**Your objective**: Please copy every line from the following entries in which the word "blue" appears.
Information shown below:
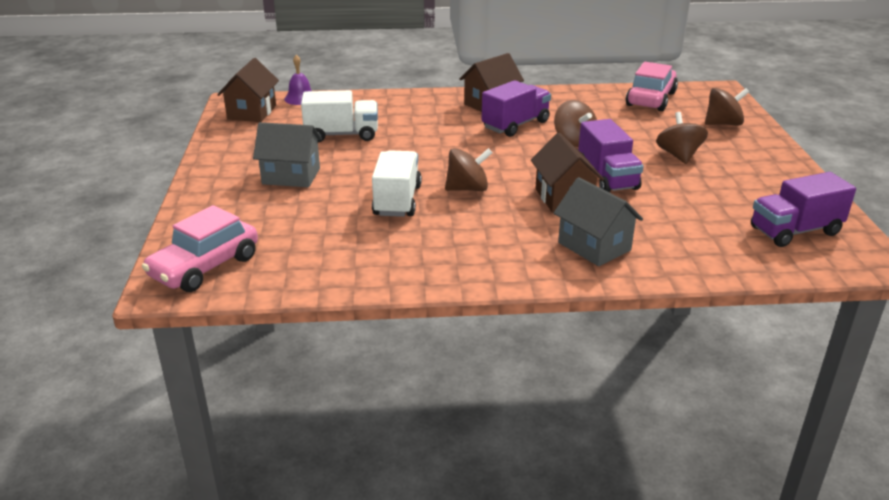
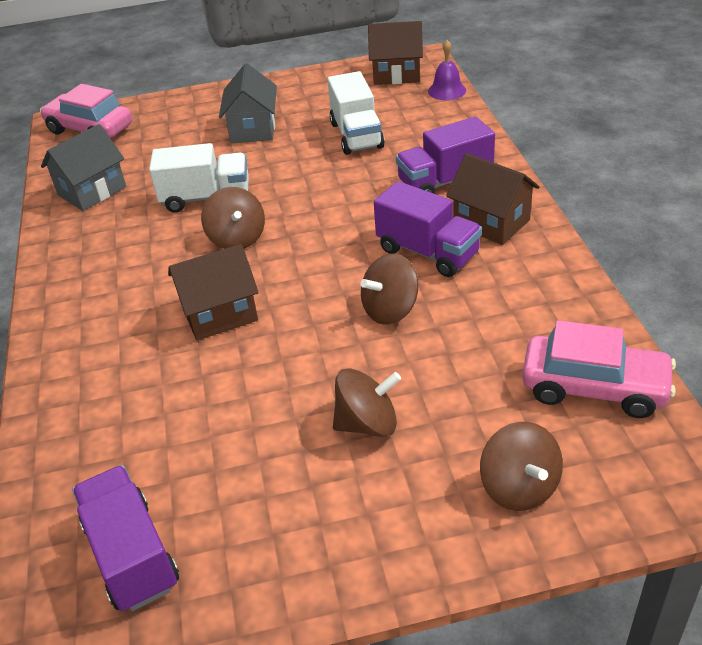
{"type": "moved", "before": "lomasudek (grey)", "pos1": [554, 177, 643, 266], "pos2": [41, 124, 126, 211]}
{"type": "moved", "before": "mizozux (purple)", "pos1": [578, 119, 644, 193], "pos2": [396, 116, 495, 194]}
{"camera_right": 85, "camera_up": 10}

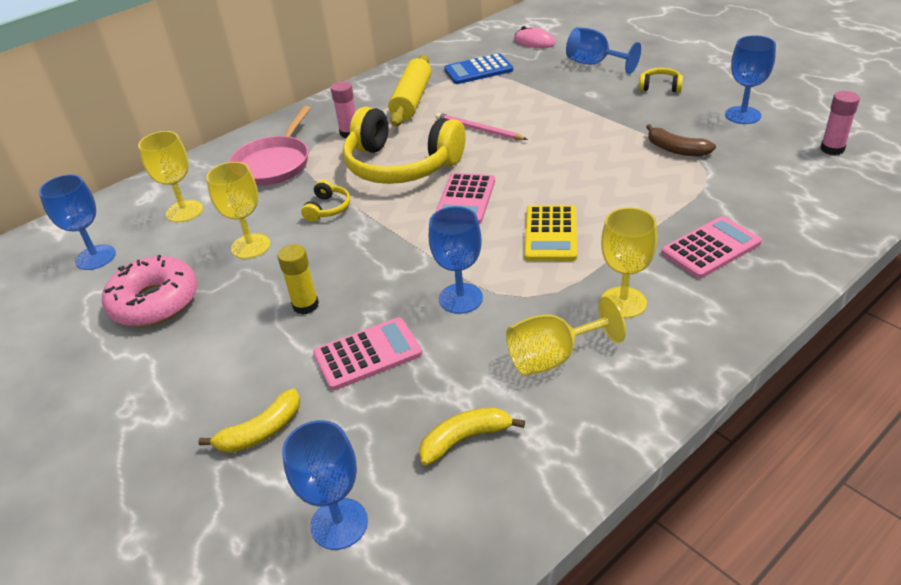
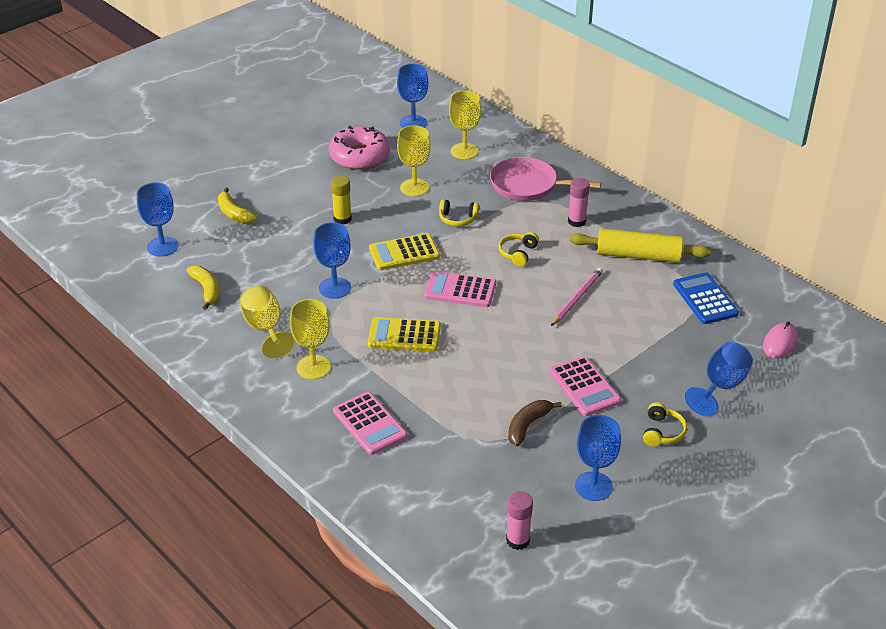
{"type": "added", "after": "pobagamul (yellow)", "pos2": [369, 233, 440, 270]}
{"type": "resized", "before": "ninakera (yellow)", "pos1": [343, 107, 466, 184], "pos2": [499, 232, 539, 267], "scale": 0.41}
{"type": "moved", "before": "pobagamul (pink)", "pos1": [313, 317, 422, 390], "pos2": [549, 356, 621, 416]}
{"camera_right": 85, "camera_up": 0}

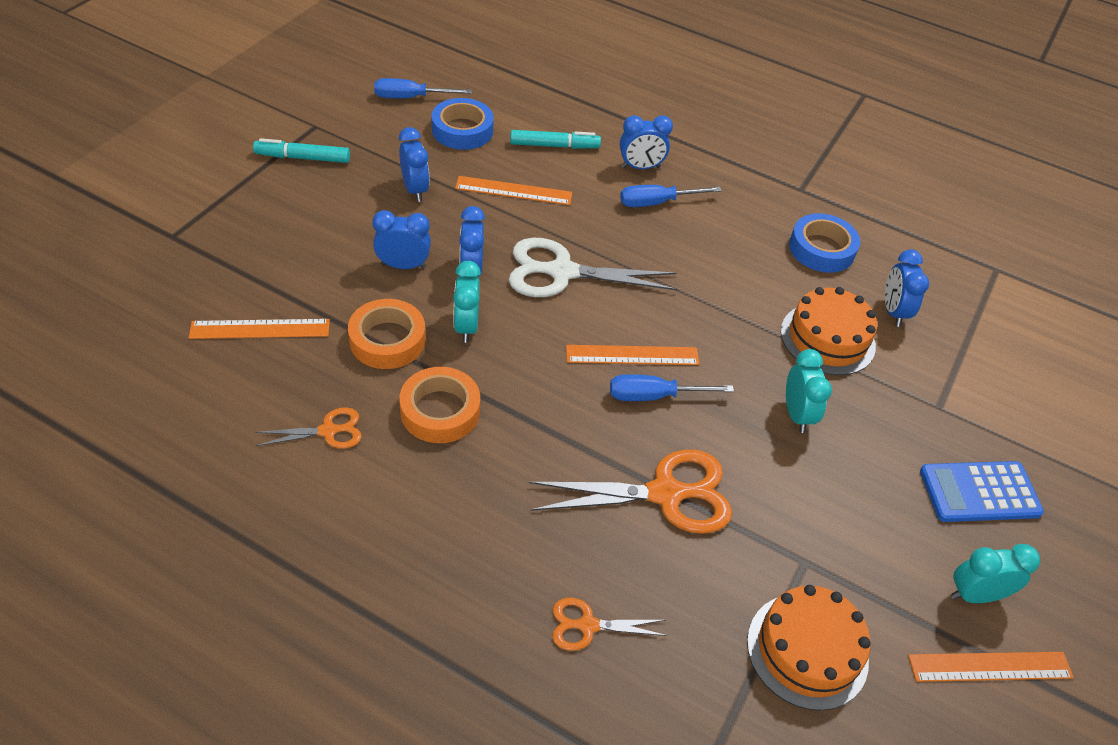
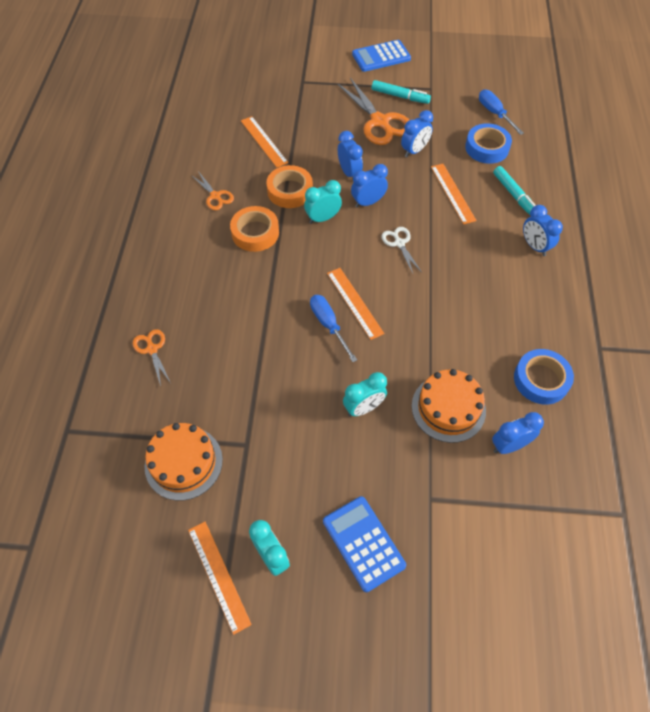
{"type": "moved", "before": "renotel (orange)", "pos1": [529, 449, 732, 534], "pos2": [338, 78, 409, 145]}
{"type": "added", "after": "pobagamul (blue)", "pos2": [352, 40, 411, 72]}
{"type": "turned", "before": "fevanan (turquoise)", "pos1": [253, 138, 350, 163], "pos2": [372, 80, 431, 104], "turn": 135}
{"type": "resized", "before": "renotel (white)", "pos1": [509, 238, 677, 297], "pos2": [382, 227, 421, 273], "scale": 0.52}
{"type": "removed", "before": "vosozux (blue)", "pos1": [620, 185, 722, 207]}
{"camera_right": 70, "camera_up": 10}

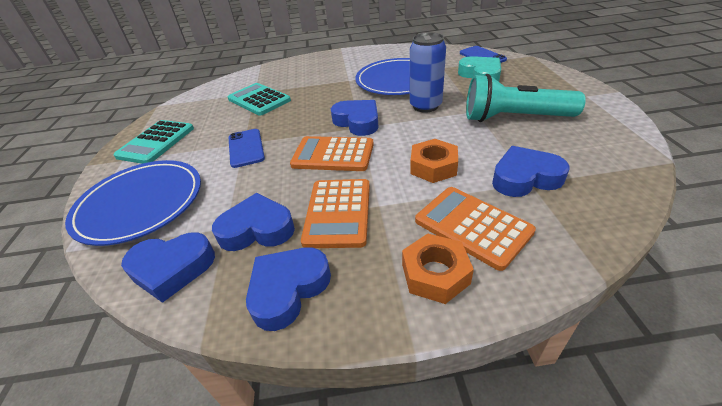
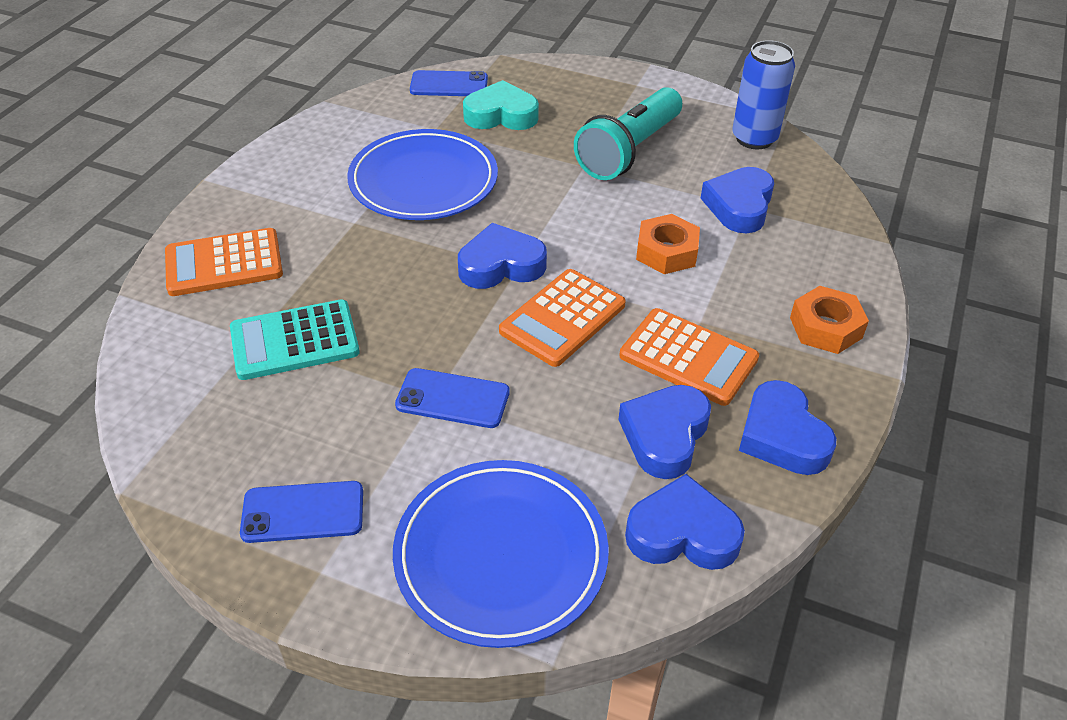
{"type": "moved", "before": "pobagamul (orange)", "pos1": [415, 187, 536, 271], "pos2": [165, 228, 283, 296]}
{"type": "replaced", "before": "pobagamul (turquoise)", "after": "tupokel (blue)", "pos1": [113, 120, 194, 164], "pos2": [240, 481, 363, 543]}
{"type": "turned", "before": "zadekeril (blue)", "pos1": [121, 233, 215, 303], "pos2": [625, 474, 745, 570], "turn": -105}
{"type": "moved", "before": "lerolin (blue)", "pos1": [410, 32, 446, 113], "pos2": [732, 40, 795, 150]}
{"camera_right": -65, "camera_up": 5}

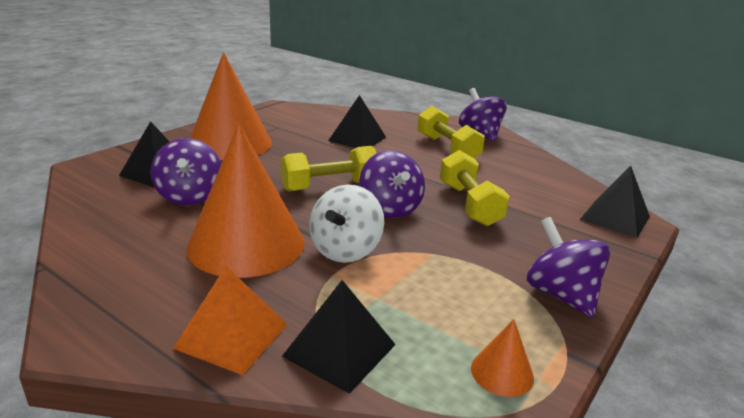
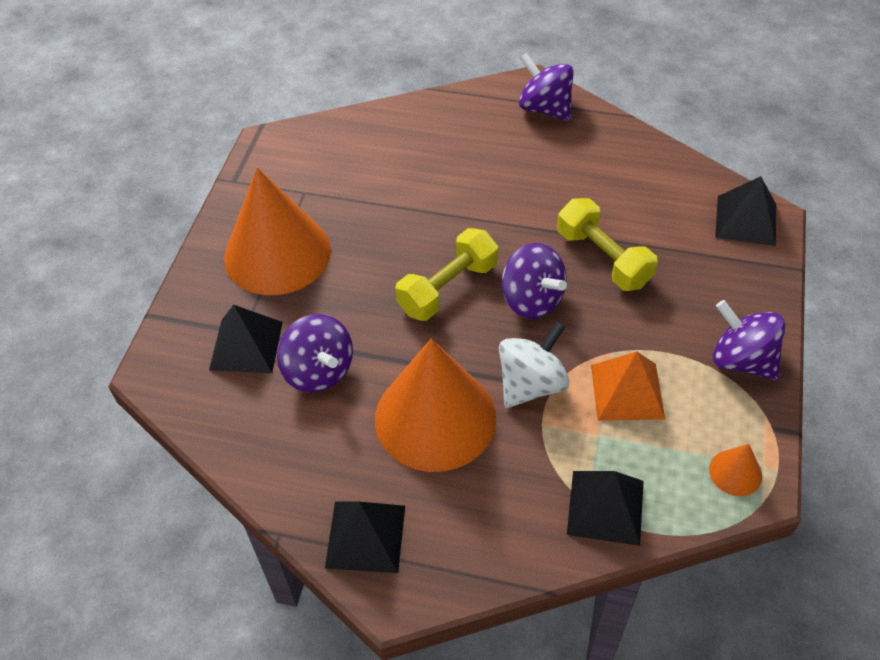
{"type": "moved", "before": "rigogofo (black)", "pos1": [328, 95, 386, 148], "pos2": [325, 502, 405, 573]}
{"type": "turned", "before": "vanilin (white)", "pos1": [309, 184, 384, 263], "pos2": [499, 322, 569, 408], "turn": -135}
{"type": "moved", "before": "rigogofo (orange)", "pos1": [173, 266, 287, 375], "pos2": [591, 351, 665, 421]}
{"type": "removed", "before": "nunobix (yellow)", "pos1": [417, 106, 485, 158]}
{"camera_right": -20, "camera_up": 25}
End of Information shown.
**Written solution**:
{"type": "added", "after": "pobagamul (blue)", "pos2": [352, 40, 411, 72]}
{"type": "removed", "before": "vosozux (blue)", "pos1": [620, 185, 722, 207]}
{"type": "replaced", "before": "pobagamul (turquoise)", "after": "tupokel (blue)", "pos1": [113, 120, 194, 164], "pos2": [240, 481, 363, 543]}
{"type": "turned", "before": "zadekeril (blue)", "pos1": [121, 233, 215, 303], "pos2": [625, 474, 745, 570], "turn": -105}
{"type": "moved", "before": "lerolin (blue)", "pos1": [410, 32, 446, 113], "pos2": [732, 40, 795, 150]}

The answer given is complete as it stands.